Task brief:
Pictures stay out; everything else in the records below is to be repeated exactly.

Source data:

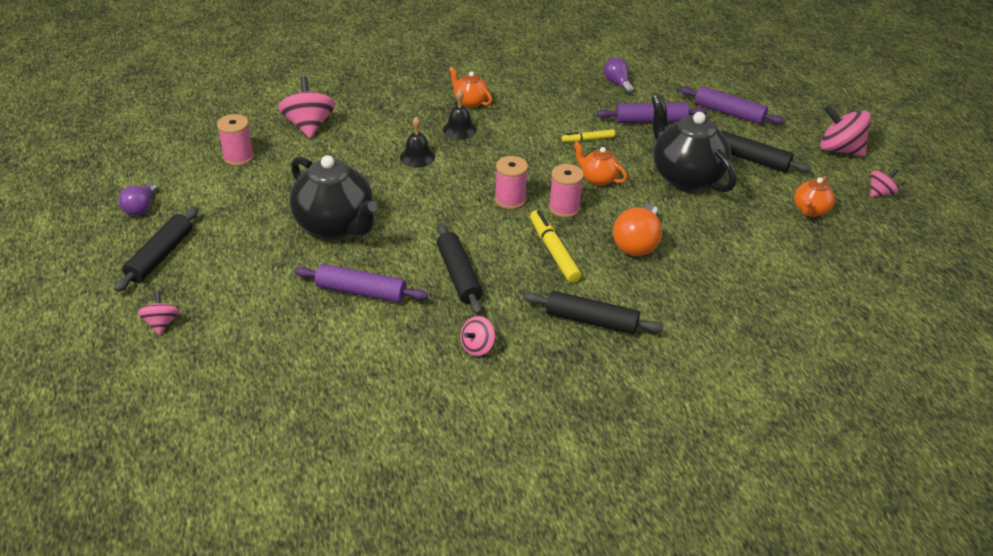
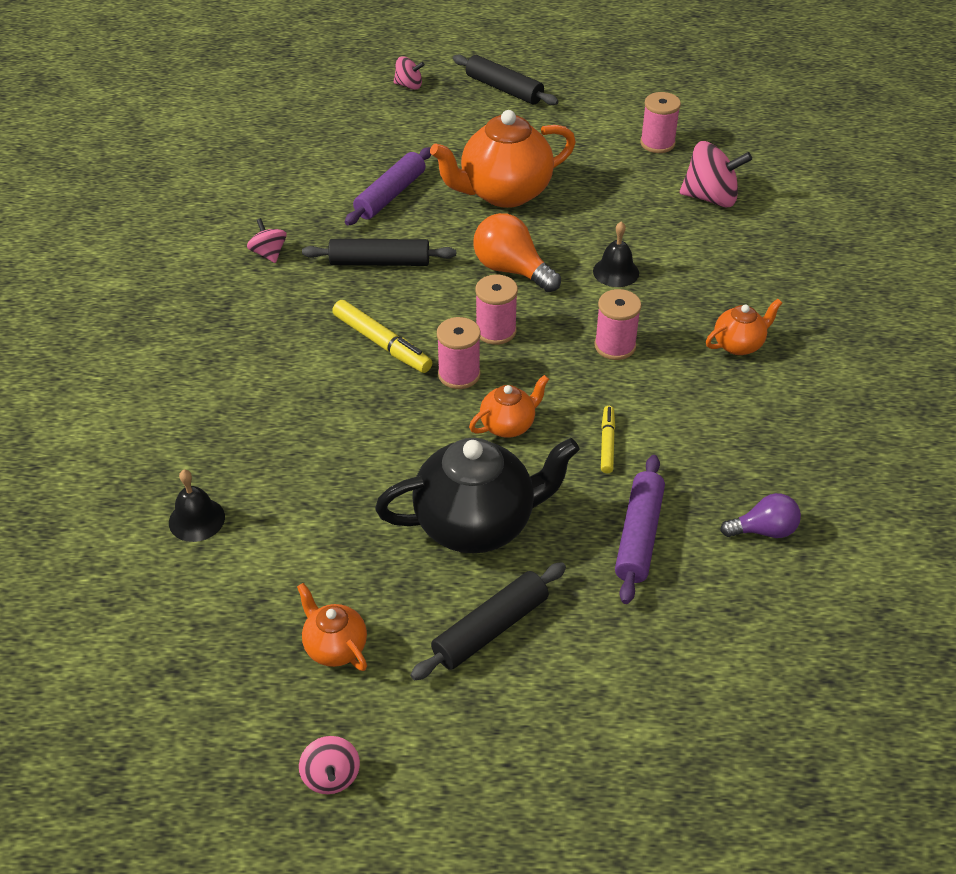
camera: 110 degrees right, 5 degrees up
(141, 208) = (585, 82): purple light bulb -> none
(335, 226) = (504, 193): black teapot -> orange teapot
(459, 129) = (669, 320): black bell -> black bell (196, 519)
(497, 147) = (615, 346): none -> pink spool
(554, 251) = (382, 343): yellow marker -> yellow marker turned 45 degrees clockwise
(591, 320) = (255, 342): black rolling pin -> none
(637, 243) = (359, 421): orange light bulb -> orange light bulb (511, 270)
(729, 113) = (636, 657): purple rolling pin -> none
(839, 149) = (473, 781): pink spinning top -> none

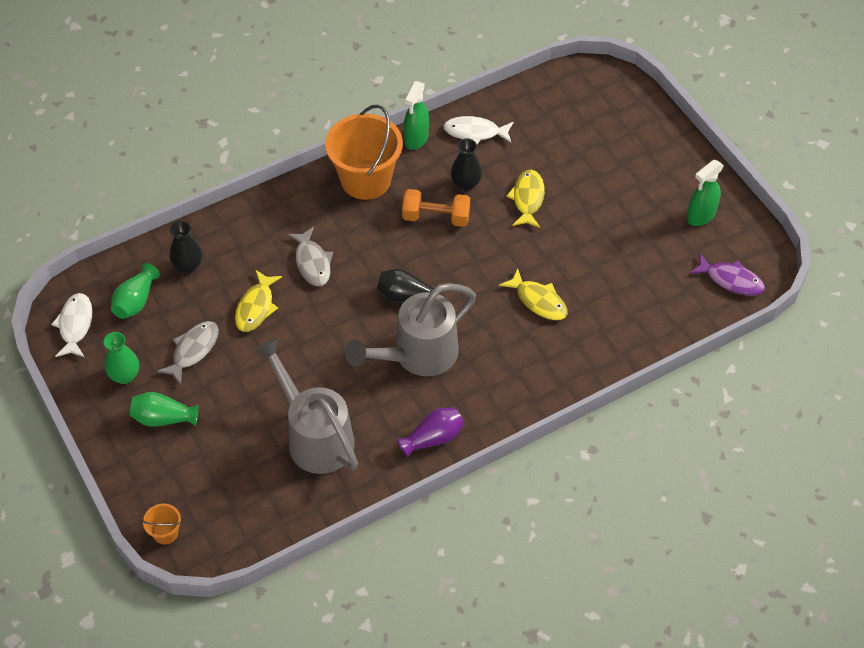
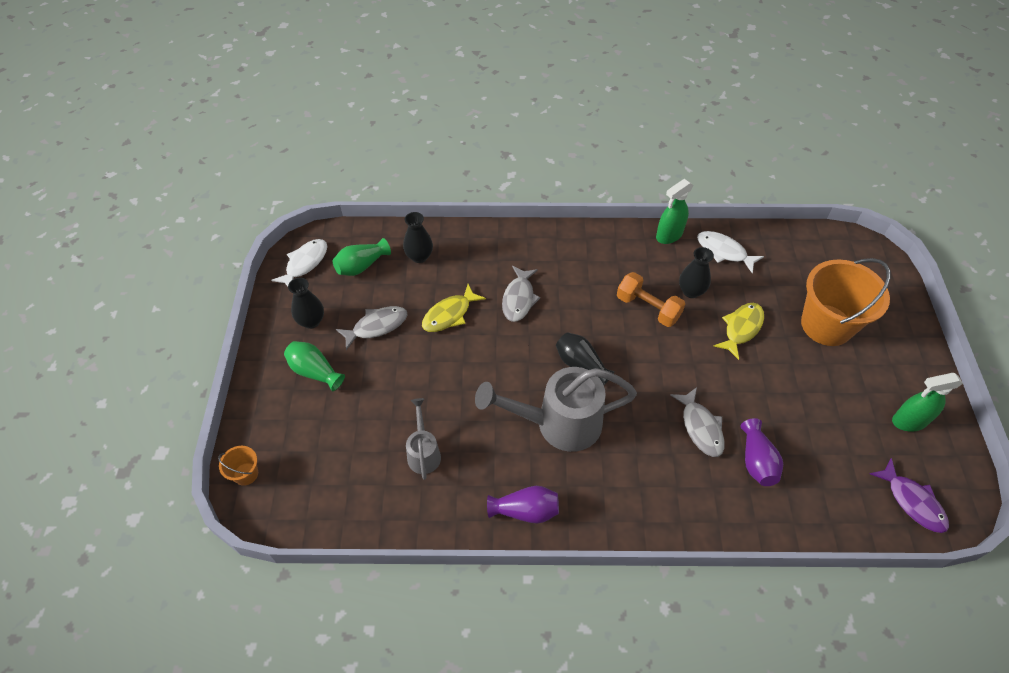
camera: 30 degrees right, 0 degrees up
(125, 376) = (311, 321): green vase -> black vase
(315, 436) = (423, 453): grey watering can -> grey watering can, size x0.51
(366, 180) = (606, 251): orange bucket -> orange bucket (826, 325)
(538, 301) = (700, 427): yellow fish -> grey fish
(597, 306) = (756, 461): none -> purple vase

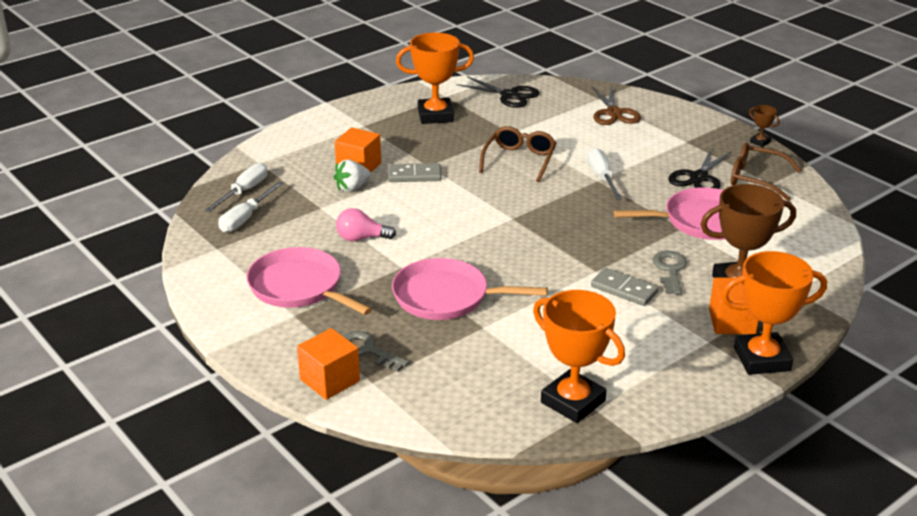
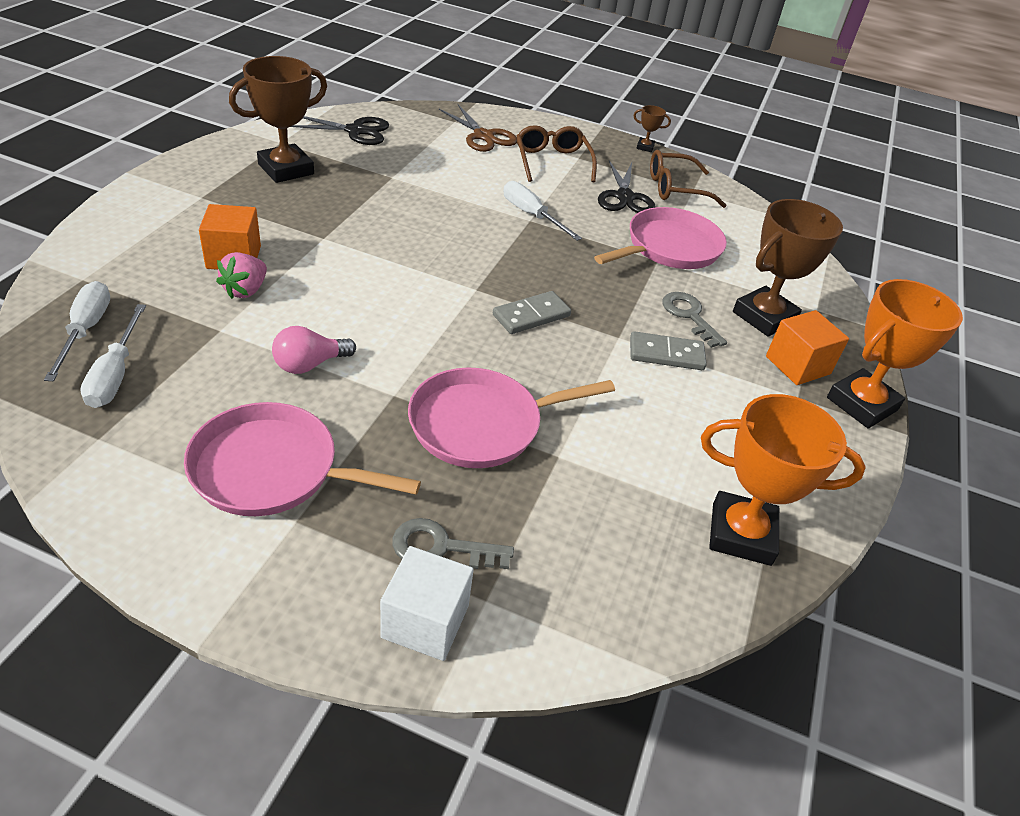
camera: 35 degrees left, 10 degrees up
(330, 380) = (425, 621): orange cube -> white cube
(352, 188) = (245, 290): white strawberry -> pink strawberry
(414, 175) = (316, 255): grey domino -> grey domino (531, 316)
(435, 115) = (286, 169): orange trophy -> brown trophy
(519, 159) = (427, 210): brown glasses -> brown glasses (552, 161)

Solution for this problem:
camera: 110 degrees right, 5 degrees up
(141, 208) = (585, 82): purple light bulb -> none
(335, 226) = (504, 193): black teapot -> orange teapot
(459, 129) = (669, 320): black bell -> black bell (196, 519)
(497, 147) = (615, 346): none -> pink spool
(554, 251) = (382, 343): yellow marker -> yellow marker turned 45 degrees clockwise
(591, 320) = (255, 342): black rolling pin -> none
(637, 243) = (359, 421): orange light bulb -> orange light bulb (511, 270)
(729, 113) = (636, 657): purple rolling pin -> none
(839, 149) = (473, 781): pink spinning top -> none

camera: 30 degrees right, 0 degrees up
(125, 376) = (311, 321): green vase -> black vase
(315, 436) = (423, 453): grey watering can -> grey watering can, size x0.51
(366, 180) = (606, 251): orange bucket -> orange bucket (826, 325)
(538, 301) = (700, 427): yellow fish -> grey fish
(597, 306) = (756, 461): none -> purple vase

camera: 35 degrees left, 10 degrees up
(330, 380) = (425, 621): orange cube -> white cube
(352, 188) = (245, 290): white strawberry -> pink strawberry
(414, 175) = (316, 255): grey domino -> grey domino (531, 316)
(435, 115) = (286, 169): orange trophy -> brown trophy
(519, 159) = (427, 210): brown glasses -> brown glasses (552, 161)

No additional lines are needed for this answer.